**WHAT THE TASK ASKS**
Would you retype, word for word, the line with "shifted,cutting board (black),<297" and every line after it through the end of the records below?

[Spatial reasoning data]
---
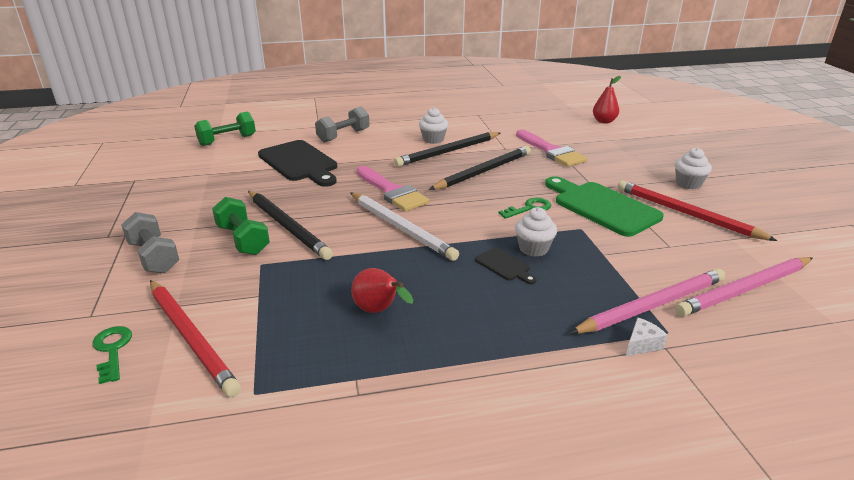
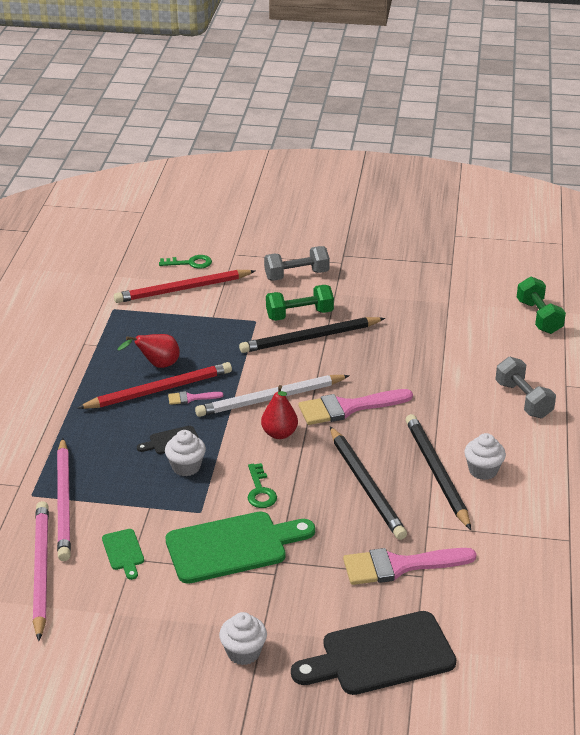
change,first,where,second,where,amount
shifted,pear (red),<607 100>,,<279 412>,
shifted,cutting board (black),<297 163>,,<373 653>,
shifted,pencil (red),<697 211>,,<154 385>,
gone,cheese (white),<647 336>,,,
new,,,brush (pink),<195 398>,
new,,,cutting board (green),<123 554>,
---
**EXERCISE RESULT**
shifted,cutting board (black),<297 163>,,<373 653>,
shifted,pencil (red),<697 211>,,<154 385>,
gone,cheese (white),<647 336>,,,
new,,,brush (pink),<195 398>,
new,,,cutting board (green),<123 554>,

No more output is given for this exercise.